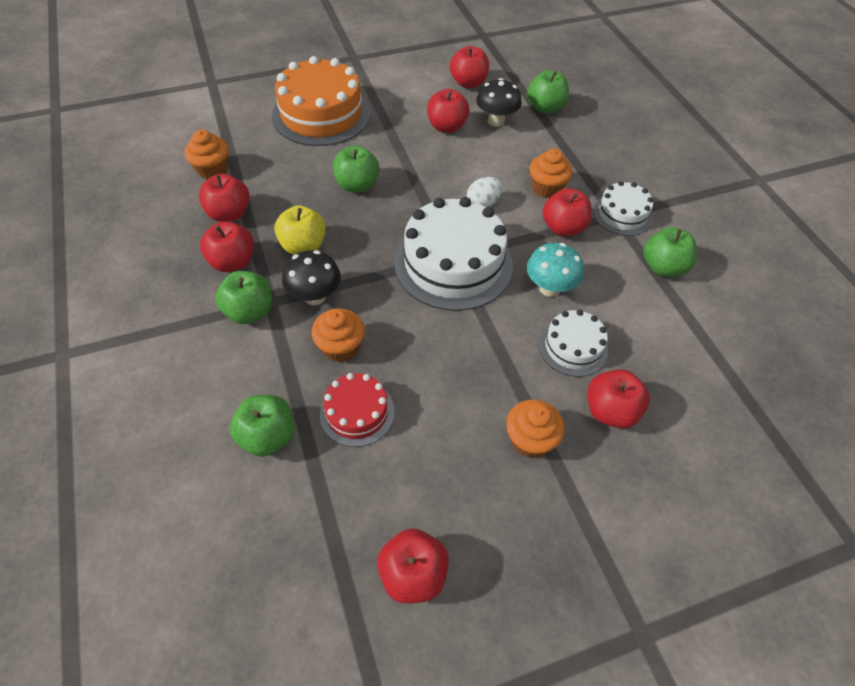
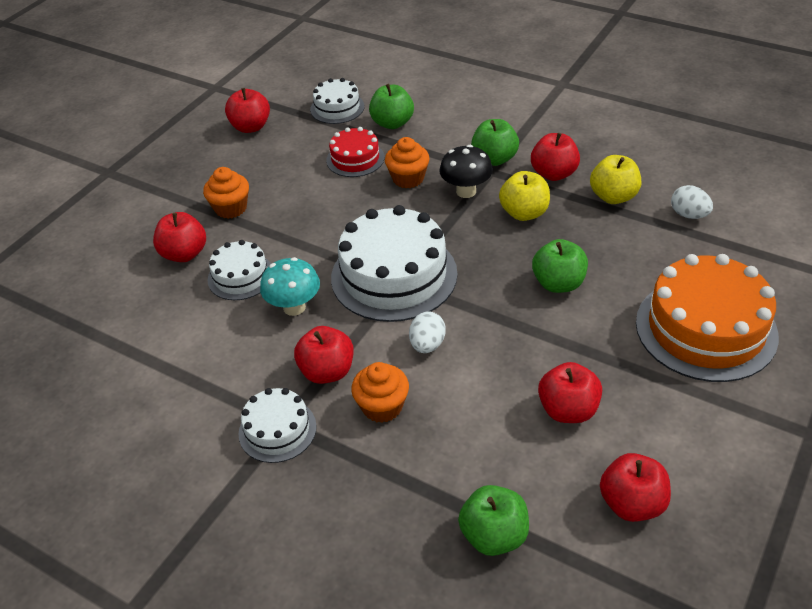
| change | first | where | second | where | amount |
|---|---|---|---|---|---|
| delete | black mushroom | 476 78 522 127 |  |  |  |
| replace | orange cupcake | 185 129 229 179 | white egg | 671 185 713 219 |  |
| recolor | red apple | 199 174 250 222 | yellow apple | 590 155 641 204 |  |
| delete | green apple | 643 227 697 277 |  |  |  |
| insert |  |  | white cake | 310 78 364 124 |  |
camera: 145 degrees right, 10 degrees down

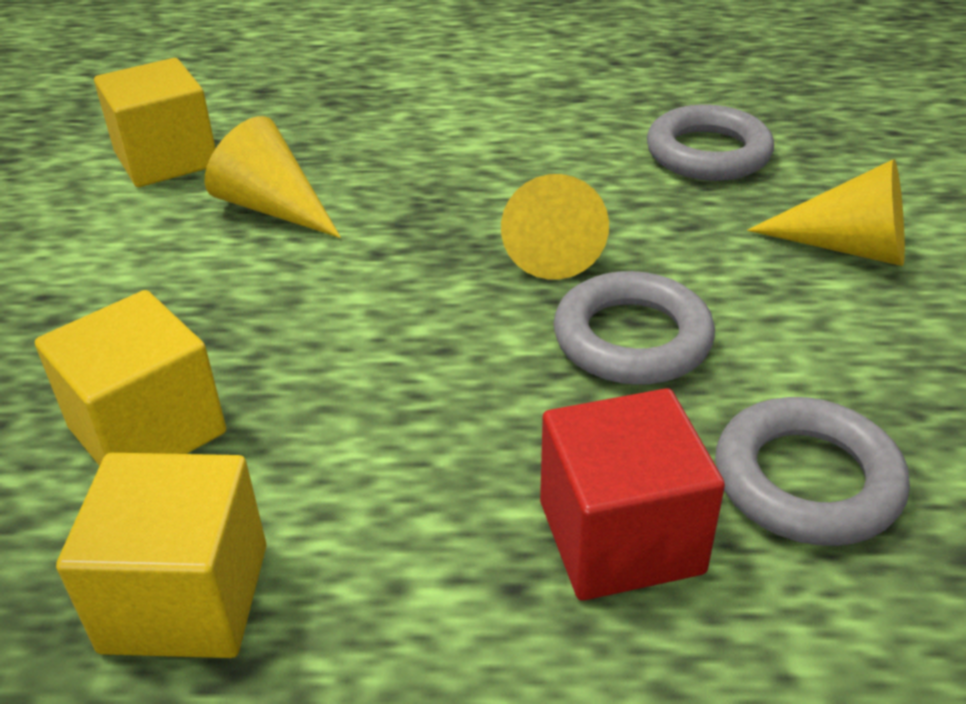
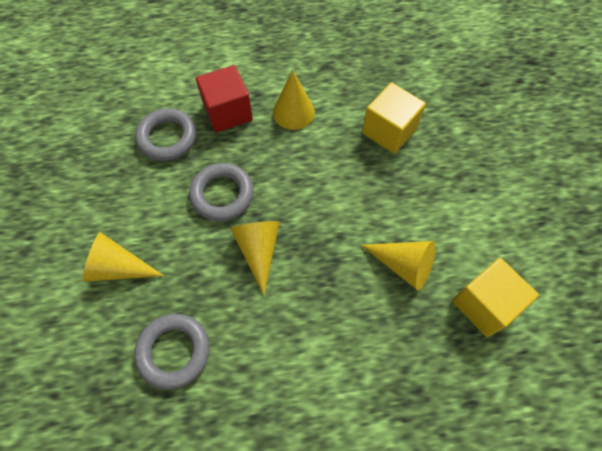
| change | first | where | second | where | amount |
|---|---|---|---|---|---|
| delete | yellow cube | 56 453 267 658 |  |  |  |
| insert |  |  | yellow cone | 273 70 315 130 |  |
camera: 170 degrees right, 25 degrees up

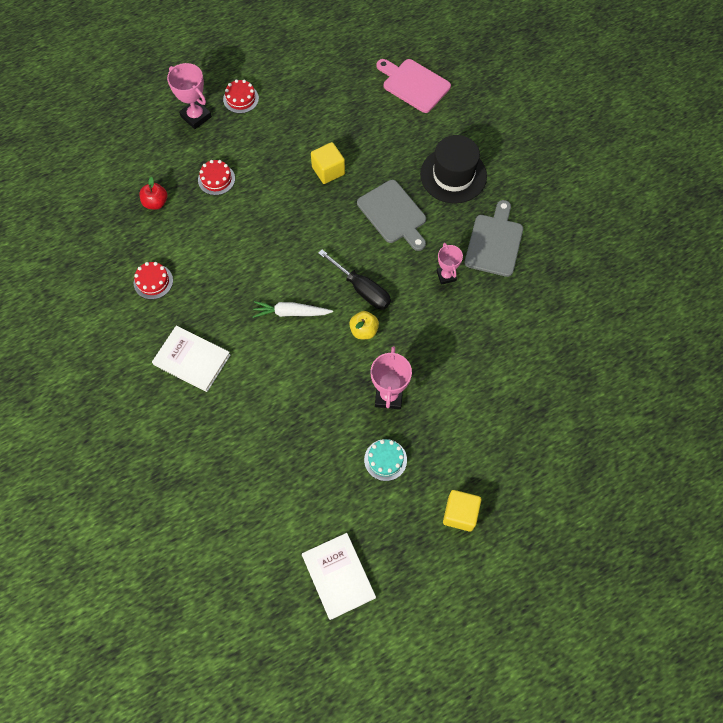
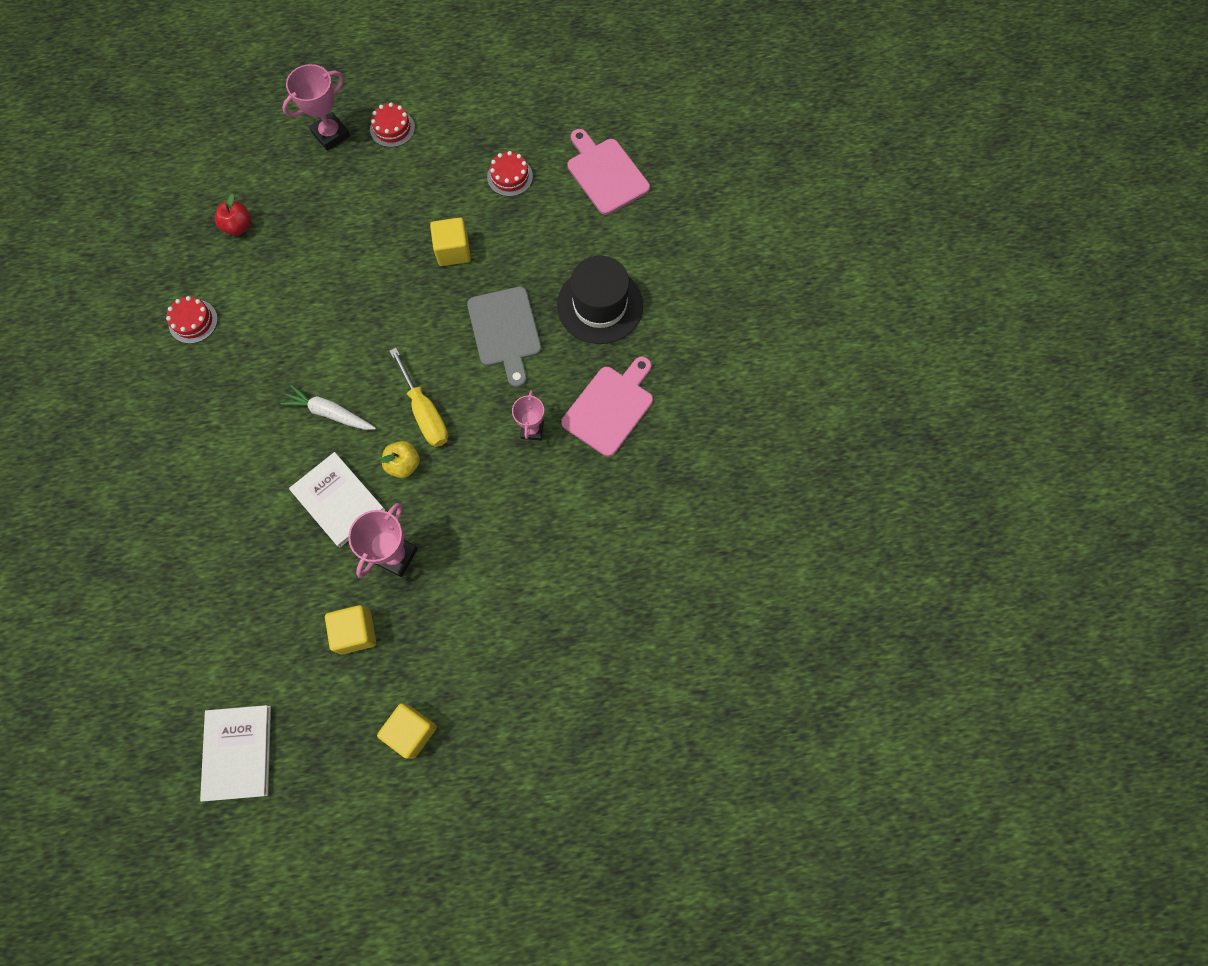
| change | first | where | second | where | amount |
|---|---|---|---|---|---|
| rotate | pink trophy | 167 63 212 129 |  | 282 64 350 151 | 75 degrees clockwise |
| move | red cake | 198 160 235 195 |  | 487 151 533 197 |  |
| recolor | grey cutting board | 465 200 523 277 | pink cutting board | 561 357 653 457 |  |
| recolor | black screwdriver | 318 250 391 309 | yellow screwdriver | 390 348 448 447 |  |
| move | white book | 152 326 230 392 |  | 289 452 385 548 |  |
| replace | turquoise cake | 364 439 407 481 | yellow cube | 325 605 376 655 |  |
camera: 20 degrees right, 5 degrees up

TASK DIRECTIONS -
Scan the data above for the string "replace" and copy each line where it appears.

OUTPUT FOR THIS TASK -
| replace | orange cupcake | 185 129 229 179 | white egg | 671 185 713 219 |  |
| replace | turquoise cake | 364 439 407 481 | yellow cube | 325 605 376 655 |  |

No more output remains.